TASK:
Please restate each entry below, word for word.

SUPPLIED ENTRIES:
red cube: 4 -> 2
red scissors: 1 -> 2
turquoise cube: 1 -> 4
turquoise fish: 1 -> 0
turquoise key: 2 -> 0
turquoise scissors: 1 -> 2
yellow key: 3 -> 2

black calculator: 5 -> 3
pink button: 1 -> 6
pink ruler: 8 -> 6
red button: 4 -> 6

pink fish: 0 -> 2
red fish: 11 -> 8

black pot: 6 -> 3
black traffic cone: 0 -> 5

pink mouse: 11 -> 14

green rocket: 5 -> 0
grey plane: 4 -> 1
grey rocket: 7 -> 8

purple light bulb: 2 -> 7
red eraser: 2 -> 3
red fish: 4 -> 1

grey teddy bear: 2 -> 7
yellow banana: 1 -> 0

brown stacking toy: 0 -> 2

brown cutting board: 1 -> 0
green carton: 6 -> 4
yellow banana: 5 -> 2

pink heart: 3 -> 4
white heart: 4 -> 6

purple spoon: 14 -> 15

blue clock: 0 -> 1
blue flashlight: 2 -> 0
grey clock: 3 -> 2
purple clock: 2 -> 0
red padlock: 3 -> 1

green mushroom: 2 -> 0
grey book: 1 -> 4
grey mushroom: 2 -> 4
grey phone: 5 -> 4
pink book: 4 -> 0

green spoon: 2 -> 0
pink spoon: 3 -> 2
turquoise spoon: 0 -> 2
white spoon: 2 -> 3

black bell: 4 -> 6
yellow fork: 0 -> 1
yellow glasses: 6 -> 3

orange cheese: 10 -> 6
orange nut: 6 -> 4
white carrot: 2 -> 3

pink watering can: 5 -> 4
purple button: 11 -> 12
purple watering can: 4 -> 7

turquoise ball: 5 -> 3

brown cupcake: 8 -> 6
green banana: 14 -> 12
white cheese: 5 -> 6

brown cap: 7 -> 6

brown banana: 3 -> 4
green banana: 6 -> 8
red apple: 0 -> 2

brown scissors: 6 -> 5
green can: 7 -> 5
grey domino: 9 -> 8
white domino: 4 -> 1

WRITTEN RESPONSE:
red cube: 4 -> 2
red scissors: 1 -> 2
turquoise cube: 1 -> 4
turquoise fish: 1 -> 0
turquoise key: 2 -> 0
turquoise scissors: 1 -> 2
yellow key: 3 -> 2

black calculator: 5 -> 3
pink button: 1 -> 6
pink ruler: 8 -> 6
red button: 4 -> 6

pink fish: 0 -> 2
red fish: 11 -> 8

black pot: 6 -> 3
black traffic cone: 0 -> 5

pink mouse: 11 -> 14

green rocket: 5 -> 0
grey plane: 4 -> 1
grey rocket: 7 -> 8

purple light bulb: 2 -> 7
red eraser: 2 -> 3
red fish: 4 -> 1

grey teddy bear: 2 -> 7
yellow banana: 1 -> 0

brown stacking toy: 0 -> 2

brown cutting board: 1 -> 0
green carton: 6 -> 4
yellow banana: 5 -> 2

pink heart: 3 -> 4
white heart: 4 -> 6

purple spoon: 14 -> 15

blue clock: 0 -> 1
blue flashlight: 2 -> 0
grey clock: 3 -> 2
purple clock: 2 -> 0
red padlock: 3 -> 1

green mushroom: 2 -> 0
grey book: 1 -> 4
grey mushroom: 2 -> 4
grey phone: 5 -> 4
pink book: 4 -> 0

green spoon: 2 -> 0
pink spoon: 3 -> 2
turquoise spoon: 0 -> 2
white spoon: 2 -> 3

black bell: 4 -> 6
yellow fork: 0 -> 1
yellow glasses: 6 -> 3

orange cheese: 10 -> 6
orange nut: 6 -> 4
white carrot: 2 -> 3

pink watering can: 5 -> 4
purple button: 11 -> 12
purple watering can: 4 -> 7

turquoise ball: 5 -> 3

brown cupcake: 8 -> 6
green banana: 14 -> 12
white cheese: 5 -> 6

brown cap: 7 -> 6

brown banana: 3 -> 4
green banana: 6 -> 8
red apple: 0 -> 2

brown scissors: 6 -> 5
green can: 7 -> 5
grey domino: 9 -> 8
white domino: 4 -> 1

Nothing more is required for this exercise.